Work instruction >> Line by line, copy the material below exactly.

Data records >>
--- START ---

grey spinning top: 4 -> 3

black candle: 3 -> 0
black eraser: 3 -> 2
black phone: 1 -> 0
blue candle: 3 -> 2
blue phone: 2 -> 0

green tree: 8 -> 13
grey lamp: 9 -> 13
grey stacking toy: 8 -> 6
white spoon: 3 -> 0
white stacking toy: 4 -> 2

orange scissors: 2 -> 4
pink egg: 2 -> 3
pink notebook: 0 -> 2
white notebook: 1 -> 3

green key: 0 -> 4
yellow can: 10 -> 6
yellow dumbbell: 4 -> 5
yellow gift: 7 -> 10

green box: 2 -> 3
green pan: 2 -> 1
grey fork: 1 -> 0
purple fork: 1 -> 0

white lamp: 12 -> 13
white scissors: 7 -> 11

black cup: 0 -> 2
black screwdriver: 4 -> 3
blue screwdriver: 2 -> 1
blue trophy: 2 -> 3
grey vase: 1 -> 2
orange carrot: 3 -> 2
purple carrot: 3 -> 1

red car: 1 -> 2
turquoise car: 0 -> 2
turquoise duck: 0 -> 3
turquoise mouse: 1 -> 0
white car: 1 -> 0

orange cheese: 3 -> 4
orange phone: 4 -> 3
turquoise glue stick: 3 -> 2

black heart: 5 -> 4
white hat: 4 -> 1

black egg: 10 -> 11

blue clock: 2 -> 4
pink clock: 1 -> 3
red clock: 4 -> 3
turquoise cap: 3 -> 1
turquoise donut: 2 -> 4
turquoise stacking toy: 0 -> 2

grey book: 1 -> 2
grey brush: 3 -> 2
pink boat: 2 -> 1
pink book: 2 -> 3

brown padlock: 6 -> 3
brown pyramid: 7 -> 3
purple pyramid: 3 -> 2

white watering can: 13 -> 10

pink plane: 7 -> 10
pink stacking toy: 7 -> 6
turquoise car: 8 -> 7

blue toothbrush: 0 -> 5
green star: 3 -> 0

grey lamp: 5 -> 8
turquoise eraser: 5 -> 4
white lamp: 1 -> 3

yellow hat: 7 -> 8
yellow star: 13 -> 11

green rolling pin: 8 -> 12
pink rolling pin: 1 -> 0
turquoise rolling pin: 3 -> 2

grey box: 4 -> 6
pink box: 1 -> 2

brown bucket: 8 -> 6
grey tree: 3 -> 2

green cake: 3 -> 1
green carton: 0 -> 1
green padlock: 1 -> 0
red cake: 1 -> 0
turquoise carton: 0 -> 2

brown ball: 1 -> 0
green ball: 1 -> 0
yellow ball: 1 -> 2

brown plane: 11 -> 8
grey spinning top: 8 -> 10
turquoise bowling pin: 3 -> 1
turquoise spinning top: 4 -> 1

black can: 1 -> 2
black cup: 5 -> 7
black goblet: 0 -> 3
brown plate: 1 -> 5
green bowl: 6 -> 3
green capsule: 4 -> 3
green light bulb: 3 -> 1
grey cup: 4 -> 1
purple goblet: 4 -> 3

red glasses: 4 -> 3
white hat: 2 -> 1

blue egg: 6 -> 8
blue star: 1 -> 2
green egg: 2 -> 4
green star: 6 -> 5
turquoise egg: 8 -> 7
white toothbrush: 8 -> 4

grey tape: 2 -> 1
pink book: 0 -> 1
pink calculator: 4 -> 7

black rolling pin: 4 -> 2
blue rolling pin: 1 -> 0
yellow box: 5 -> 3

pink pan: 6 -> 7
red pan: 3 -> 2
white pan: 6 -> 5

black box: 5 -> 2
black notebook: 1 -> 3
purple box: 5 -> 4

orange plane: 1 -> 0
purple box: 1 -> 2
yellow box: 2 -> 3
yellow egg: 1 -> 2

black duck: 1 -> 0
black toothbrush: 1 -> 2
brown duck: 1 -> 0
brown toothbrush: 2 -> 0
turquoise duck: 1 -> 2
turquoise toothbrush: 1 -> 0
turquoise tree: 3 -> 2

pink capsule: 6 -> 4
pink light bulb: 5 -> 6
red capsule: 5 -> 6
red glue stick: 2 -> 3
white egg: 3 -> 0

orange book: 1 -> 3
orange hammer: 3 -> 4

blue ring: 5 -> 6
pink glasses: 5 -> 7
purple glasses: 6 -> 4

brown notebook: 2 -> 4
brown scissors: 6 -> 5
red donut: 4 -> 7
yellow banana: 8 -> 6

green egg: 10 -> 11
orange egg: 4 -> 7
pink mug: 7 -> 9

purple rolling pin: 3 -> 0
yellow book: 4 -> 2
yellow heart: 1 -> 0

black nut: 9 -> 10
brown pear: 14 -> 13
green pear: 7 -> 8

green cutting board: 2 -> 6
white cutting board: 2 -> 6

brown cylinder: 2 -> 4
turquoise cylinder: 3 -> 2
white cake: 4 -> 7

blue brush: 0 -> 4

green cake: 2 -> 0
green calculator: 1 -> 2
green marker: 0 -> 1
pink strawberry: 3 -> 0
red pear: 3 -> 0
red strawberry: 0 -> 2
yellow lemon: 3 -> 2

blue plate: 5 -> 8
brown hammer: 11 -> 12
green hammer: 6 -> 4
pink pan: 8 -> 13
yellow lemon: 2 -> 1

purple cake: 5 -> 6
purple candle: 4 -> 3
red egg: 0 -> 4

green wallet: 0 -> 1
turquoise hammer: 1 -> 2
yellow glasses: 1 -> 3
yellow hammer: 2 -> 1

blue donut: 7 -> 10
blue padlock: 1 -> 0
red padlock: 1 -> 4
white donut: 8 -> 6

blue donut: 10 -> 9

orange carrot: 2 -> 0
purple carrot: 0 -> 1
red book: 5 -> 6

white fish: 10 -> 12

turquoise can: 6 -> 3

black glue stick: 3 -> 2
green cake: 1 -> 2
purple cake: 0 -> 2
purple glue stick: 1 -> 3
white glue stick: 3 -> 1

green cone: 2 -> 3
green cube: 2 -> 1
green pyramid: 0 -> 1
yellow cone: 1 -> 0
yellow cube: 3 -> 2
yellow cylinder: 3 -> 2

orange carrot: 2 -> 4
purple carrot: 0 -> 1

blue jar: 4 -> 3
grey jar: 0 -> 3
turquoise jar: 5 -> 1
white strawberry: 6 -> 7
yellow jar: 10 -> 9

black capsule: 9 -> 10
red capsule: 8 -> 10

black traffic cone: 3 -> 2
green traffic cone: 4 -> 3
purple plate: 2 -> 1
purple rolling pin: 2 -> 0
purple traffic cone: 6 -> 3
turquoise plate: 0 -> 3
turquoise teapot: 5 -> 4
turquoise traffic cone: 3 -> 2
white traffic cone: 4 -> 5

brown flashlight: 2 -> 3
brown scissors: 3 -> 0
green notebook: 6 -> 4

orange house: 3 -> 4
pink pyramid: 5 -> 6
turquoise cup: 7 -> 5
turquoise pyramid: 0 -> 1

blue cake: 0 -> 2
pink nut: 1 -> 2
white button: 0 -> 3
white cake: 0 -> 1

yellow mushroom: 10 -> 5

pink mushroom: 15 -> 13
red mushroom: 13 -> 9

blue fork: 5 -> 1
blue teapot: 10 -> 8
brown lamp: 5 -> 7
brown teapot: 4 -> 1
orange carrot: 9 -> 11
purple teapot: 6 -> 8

--- END ---

Expected answer >>
grey spinning top: 4 -> 3

black candle: 3 -> 0
black eraser: 3 -> 2
black phone: 1 -> 0
blue candle: 3 -> 2
blue phone: 2 -> 0

green tree: 8 -> 13
grey lamp: 9 -> 13
grey stacking toy: 8 -> 6
white spoon: 3 -> 0
white stacking toy: 4 -> 2

orange scissors: 2 -> 4
pink egg: 2 -> 3
pink notebook: 0 -> 2
white notebook: 1 -> 3

green key: 0 -> 4
yellow can: 10 -> 6
yellow dumbbell: 4 -> 5
yellow gift: 7 -> 10

green box: 2 -> 3
green pan: 2 -> 1
grey fork: 1 -> 0
purple fork: 1 -> 0

white lamp: 12 -> 13
white scissors: 7 -> 11

black cup: 0 -> 2
black screwdriver: 4 -> 3
blue screwdriver: 2 -> 1
blue trophy: 2 -> 3
grey vase: 1 -> 2
orange carrot: 3 -> 2
purple carrot: 3 -> 1

red car: 1 -> 2
turquoise car: 0 -> 2
turquoise duck: 0 -> 3
turquoise mouse: 1 -> 0
white car: 1 -> 0

orange cheese: 3 -> 4
orange phone: 4 -> 3
turquoise glue stick: 3 -> 2

black heart: 5 -> 4
white hat: 4 -> 1

black egg: 10 -> 11

blue clock: 2 -> 4
pink clock: 1 -> 3
red clock: 4 -> 3
turquoise cap: 3 -> 1
turquoise donut: 2 -> 4
turquoise stacking toy: 0 -> 2

grey book: 1 -> 2
grey brush: 3 -> 2
pink boat: 2 -> 1
pink book: 2 -> 3

brown padlock: 6 -> 3
brown pyramid: 7 -> 3
purple pyramid: 3 -> 2

white watering can: 13 -> 10

pink plane: 7 -> 10
pink stacking toy: 7 -> 6
turquoise car: 8 -> 7

blue toothbrush: 0 -> 5
green star: 3 -> 0

grey lamp: 5 -> 8
turquoise eraser: 5 -> 4
white lamp: 1 -> 3

yellow hat: 7 -> 8
yellow star: 13 -> 11

green rolling pin: 8 -> 12
pink rolling pin: 1 -> 0
turquoise rolling pin: 3 -> 2

grey box: 4 -> 6
pink box: 1 -> 2

brown bucket: 8 -> 6
grey tree: 3 -> 2

green cake: 3 -> 1
green carton: 0 -> 1
green padlock: 1 -> 0
red cake: 1 -> 0
turquoise carton: 0 -> 2

brown ball: 1 -> 0
green ball: 1 -> 0
yellow ball: 1 -> 2

brown plane: 11 -> 8
grey spinning top: 8 -> 10
turquoise bowling pin: 3 -> 1
turquoise spinning top: 4 -> 1

black can: 1 -> 2
black cup: 5 -> 7
black goblet: 0 -> 3
brown plate: 1 -> 5
green bowl: 6 -> 3
green capsule: 4 -> 3
green light bulb: 3 -> 1
grey cup: 4 -> 1
purple goblet: 4 -> 3

red glasses: 4 -> 3
white hat: 2 -> 1

blue egg: 6 -> 8
blue star: 1 -> 2
green egg: 2 -> 4
green star: 6 -> 5
turquoise egg: 8 -> 7
white toothbrush: 8 -> 4

grey tape: 2 -> 1
pink book: 0 -> 1
pink calculator: 4 -> 7

black rolling pin: 4 -> 2
blue rolling pin: 1 -> 0
yellow box: 5 -> 3

pink pan: 6 -> 7
red pan: 3 -> 2
white pan: 6 -> 5

black box: 5 -> 2
black notebook: 1 -> 3
purple box: 5 -> 4

orange plane: 1 -> 0
purple box: 1 -> 2
yellow box: 2 -> 3
yellow egg: 1 -> 2

black duck: 1 -> 0
black toothbrush: 1 -> 2
brown duck: 1 -> 0
brown toothbrush: 2 -> 0
turquoise duck: 1 -> 2
turquoise toothbrush: 1 -> 0
turquoise tree: 3 -> 2

pink capsule: 6 -> 4
pink light bulb: 5 -> 6
red capsule: 5 -> 6
red glue stick: 2 -> 3
white egg: 3 -> 0

orange book: 1 -> 3
orange hammer: 3 -> 4

blue ring: 5 -> 6
pink glasses: 5 -> 7
purple glasses: 6 -> 4

brown notebook: 2 -> 4
brown scissors: 6 -> 5
red donut: 4 -> 7
yellow banana: 8 -> 6

green egg: 10 -> 11
orange egg: 4 -> 7
pink mug: 7 -> 9

purple rolling pin: 3 -> 0
yellow book: 4 -> 2
yellow heart: 1 -> 0

black nut: 9 -> 10
brown pear: 14 -> 13
green pear: 7 -> 8

green cutting board: 2 -> 6
white cutting board: 2 -> 6

brown cylinder: 2 -> 4
turquoise cylinder: 3 -> 2
white cake: 4 -> 7

blue brush: 0 -> 4

green cake: 2 -> 0
green calculator: 1 -> 2
green marker: 0 -> 1
pink strawberry: 3 -> 0
red pear: 3 -> 0
red strawberry: 0 -> 2
yellow lemon: 3 -> 2

blue plate: 5 -> 8
brown hammer: 11 -> 12
green hammer: 6 -> 4
pink pan: 8 -> 13
yellow lemon: 2 -> 1

purple cake: 5 -> 6
purple candle: 4 -> 3
red egg: 0 -> 4

green wallet: 0 -> 1
turquoise hammer: 1 -> 2
yellow glasses: 1 -> 3
yellow hammer: 2 -> 1

blue donut: 7 -> 10
blue padlock: 1 -> 0
red padlock: 1 -> 4
white donut: 8 -> 6

blue donut: 10 -> 9

orange carrot: 2 -> 0
purple carrot: 0 -> 1
red book: 5 -> 6

white fish: 10 -> 12

turquoise can: 6 -> 3

black glue stick: 3 -> 2
green cake: 1 -> 2
purple cake: 0 -> 2
purple glue stick: 1 -> 3
white glue stick: 3 -> 1

green cone: 2 -> 3
green cube: 2 -> 1
green pyramid: 0 -> 1
yellow cone: 1 -> 0
yellow cube: 3 -> 2
yellow cylinder: 3 -> 2

orange carrot: 2 -> 4
purple carrot: 0 -> 1

blue jar: 4 -> 3
grey jar: 0 -> 3
turquoise jar: 5 -> 1
white strawberry: 6 -> 7
yellow jar: 10 -> 9

black capsule: 9 -> 10
red capsule: 8 -> 10

black traffic cone: 3 -> 2
green traffic cone: 4 -> 3
purple plate: 2 -> 1
purple rolling pin: 2 -> 0
purple traffic cone: 6 -> 3
turquoise plate: 0 -> 3
turquoise teapot: 5 -> 4
turquoise traffic cone: 3 -> 2
white traffic cone: 4 -> 5

brown flashlight: 2 -> 3
brown scissors: 3 -> 0
green notebook: 6 -> 4

orange house: 3 -> 4
pink pyramid: 5 -> 6
turquoise cup: 7 -> 5
turquoise pyramid: 0 -> 1

blue cake: 0 -> 2
pink nut: 1 -> 2
white button: 0 -> 3
white cake: 0 -> 1

yellow mushroom: 10 -> 5

pink mushroom: 15 -> 13
red mushroom: 13 -> 9

blue fork: 5 -> 1
blue teapot: 10 -> 8
brown lamp: 5 -> 7
brown teapot: 4 -> 1
orange carrot: 9 -> 11
purple teapot: 6 -> 8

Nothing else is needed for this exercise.